Work to be completed:
Write out the line that holds "- → green_sozigok [571 138]" together with every line that follows it to the end of the material below, exactly. Omit the pictures.

======== Record excerpts ========

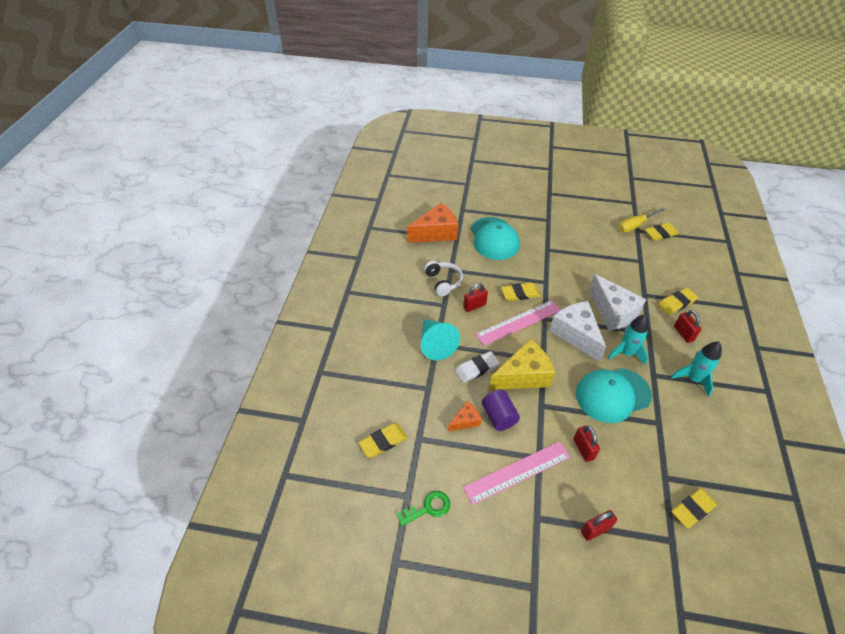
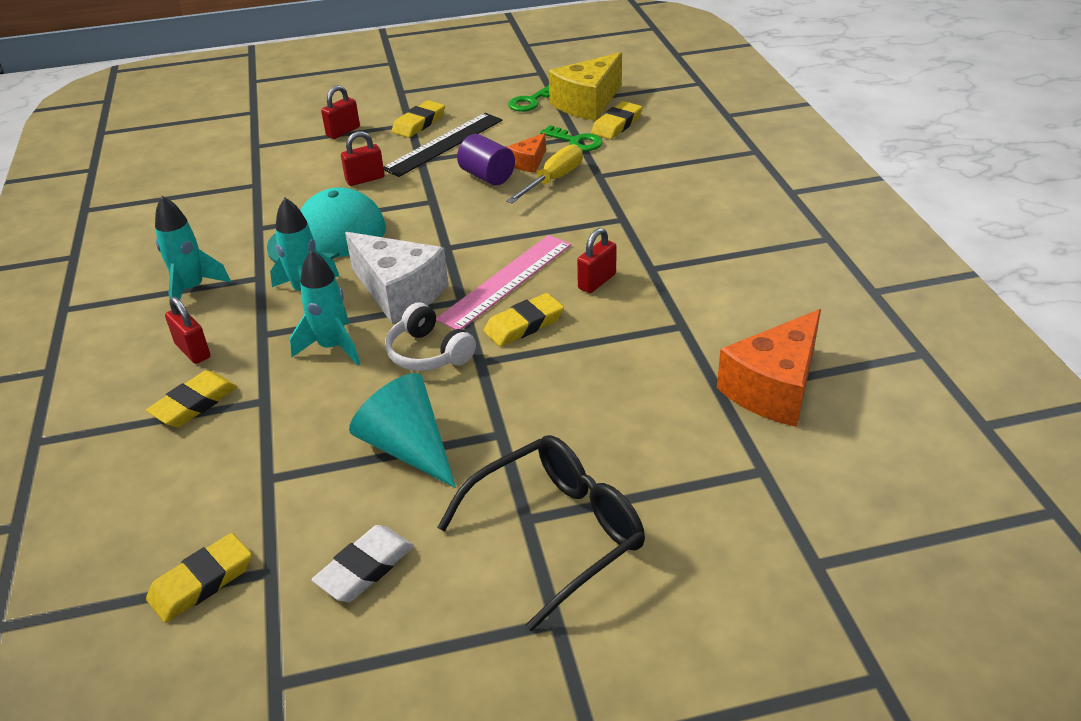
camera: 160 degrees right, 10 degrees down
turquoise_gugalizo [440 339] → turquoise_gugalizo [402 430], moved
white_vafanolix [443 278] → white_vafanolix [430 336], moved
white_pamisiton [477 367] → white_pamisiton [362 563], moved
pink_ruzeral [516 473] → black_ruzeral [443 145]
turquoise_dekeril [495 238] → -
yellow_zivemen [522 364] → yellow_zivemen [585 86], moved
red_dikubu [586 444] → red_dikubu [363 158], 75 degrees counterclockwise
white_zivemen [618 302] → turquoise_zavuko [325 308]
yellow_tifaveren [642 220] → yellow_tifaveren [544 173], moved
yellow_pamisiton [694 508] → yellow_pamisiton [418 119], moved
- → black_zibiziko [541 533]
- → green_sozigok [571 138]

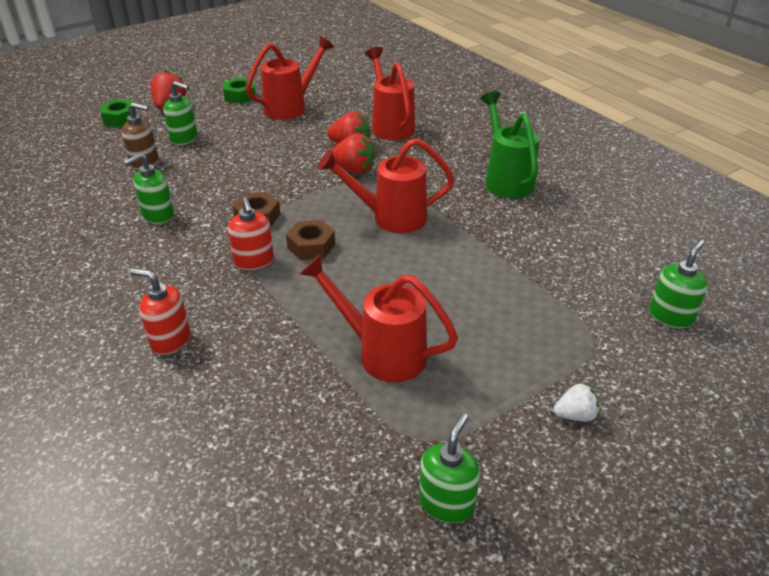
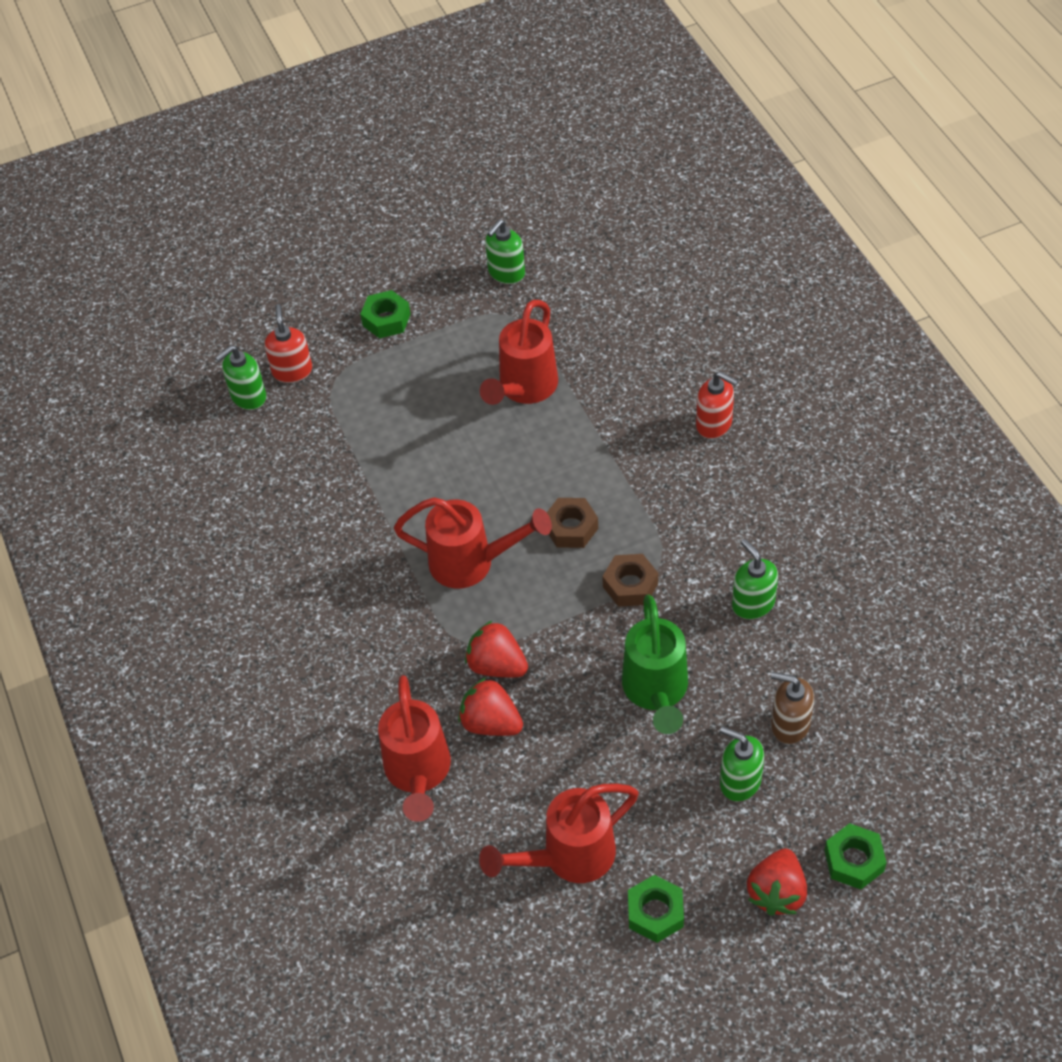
camera: 165 degrees left, 15 degrees up
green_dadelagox [149 188] → green_dadelagox [755 579], 90 degrees counterclockwise
red_dadelagox [251 233] → red_dadelagox [288 343], moved
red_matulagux [379 318] → red_matulagux [519 352], 75 degrees clockwise
green_matulagux [509 144] → green_matulagux [655 664], moved
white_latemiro [576 402] → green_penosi [385 314]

========

Written response:
- → green_sozigok [571 138]

camera: 165 degrees left, 15 degrees up
green_dadelagox [149 188] → green_dadelagox [755 579], 90 degrees counterclockwise
red_dadelagox [251 233] → red_dadelagox [288 343], moved
red_matulagux [379 318] → red_matulagux [519 352], 75 degrees clockwise
green_matulagux [509 144] → green_matulagux [655 664], moved
white_latemiro [576 402] → green_penosi [385 314]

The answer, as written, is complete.